_MATERIALS PROVIDED_:

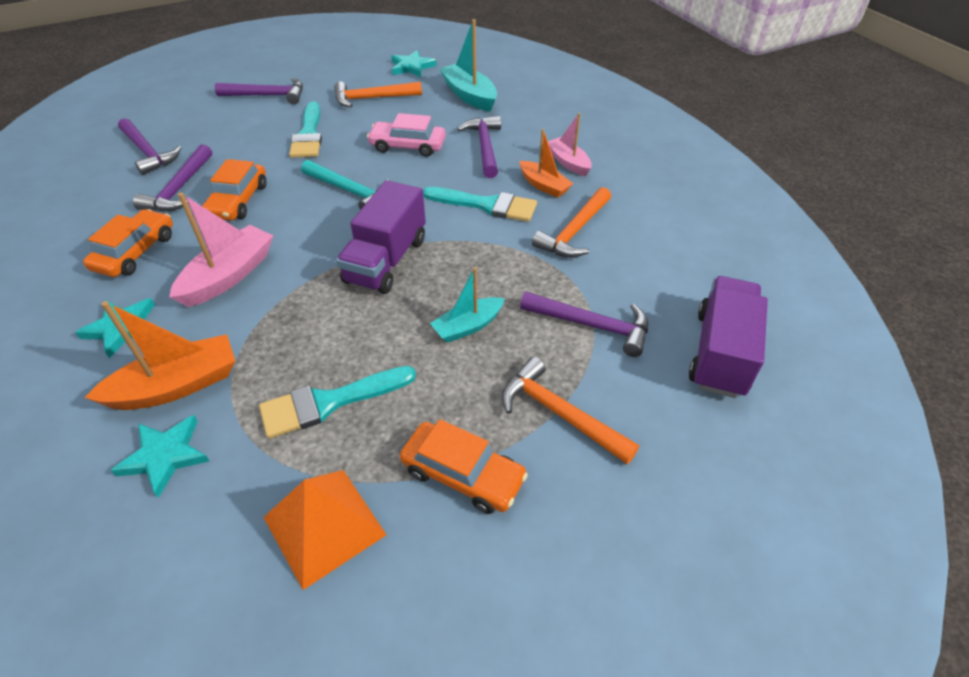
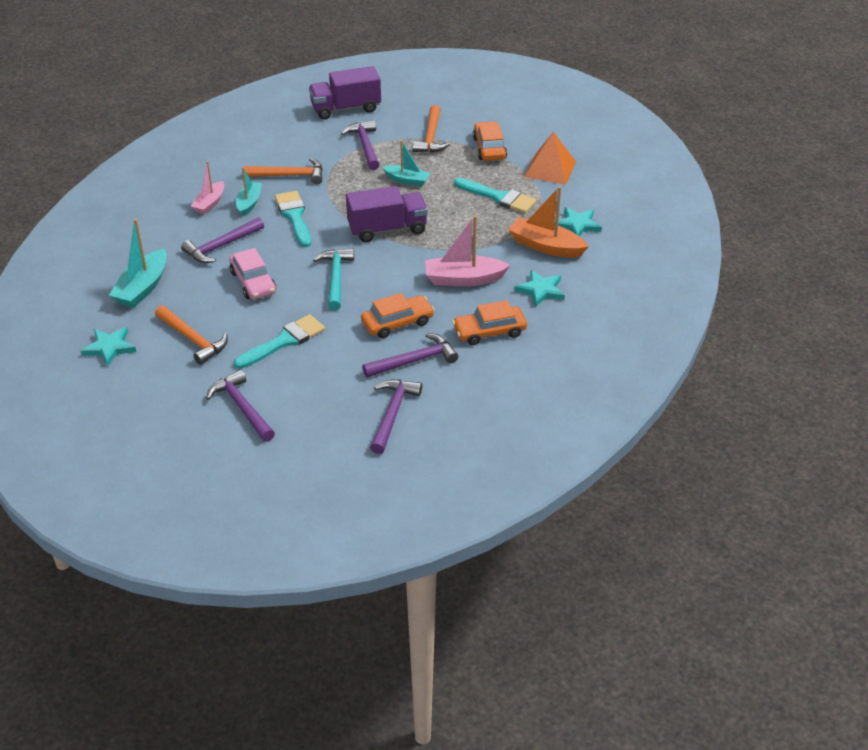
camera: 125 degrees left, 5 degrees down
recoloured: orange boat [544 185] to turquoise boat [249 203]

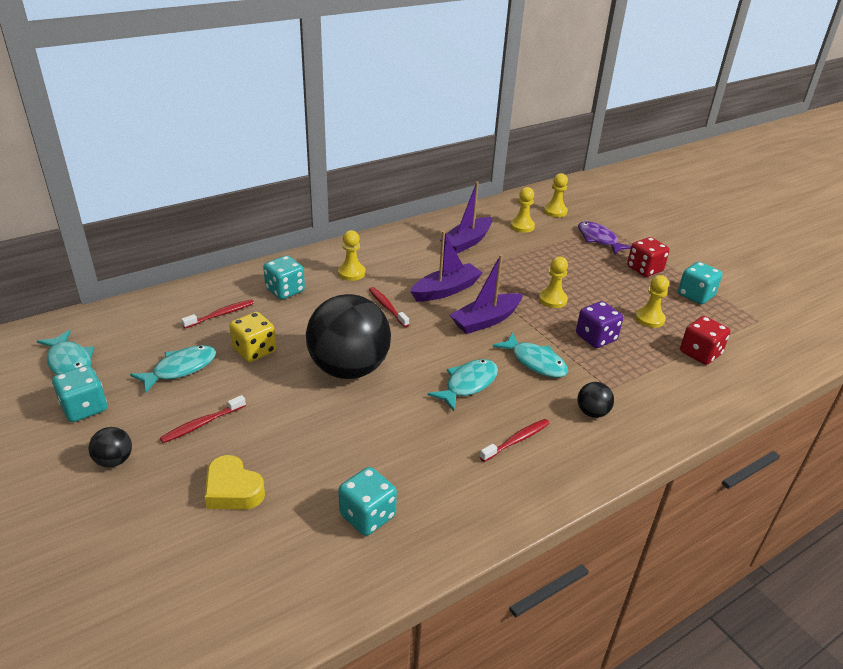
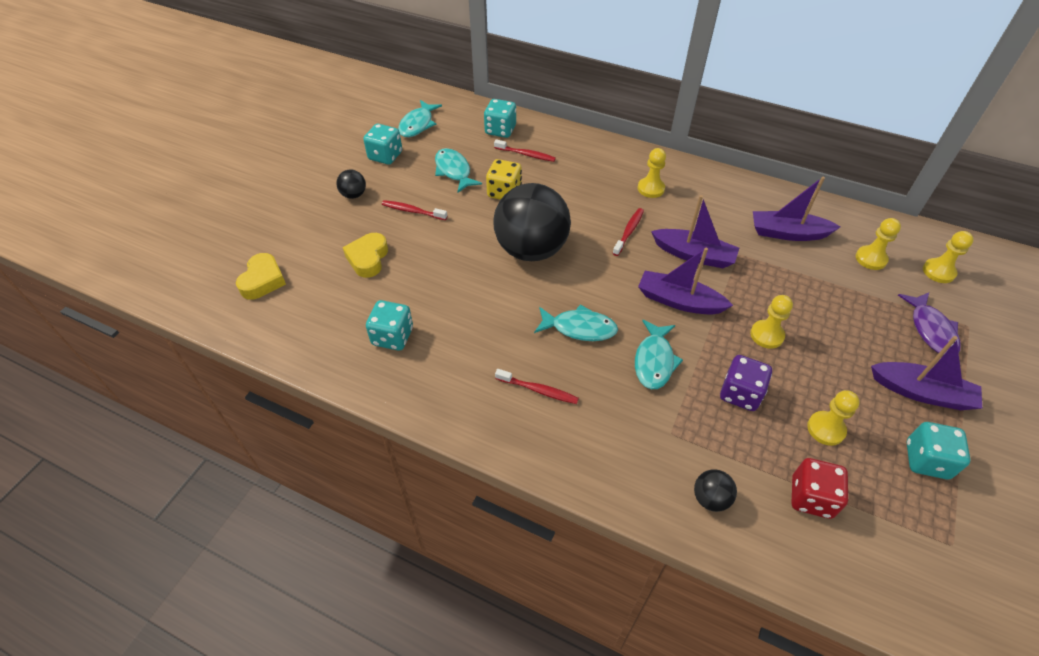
camera: 60 degrees right, 15 degrees up
added: yellow heart [263 280]
moved: turquoise dice [285 290] to [500 130]; black ball [592 412] to [710 498]
replaced: red dice [644 269] to purple boat [921 392]
turned: turquoise fish [180 369] = [454 171] 135 degrees counterclockwise; purple fish [599 239] = [931 330] 150 degrees clockwise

_WHAT YOU HAVE TO DO_:
Tally the lines of the entries that include the word "dice" and give only the total.

_WORKED SOLUTION_:
2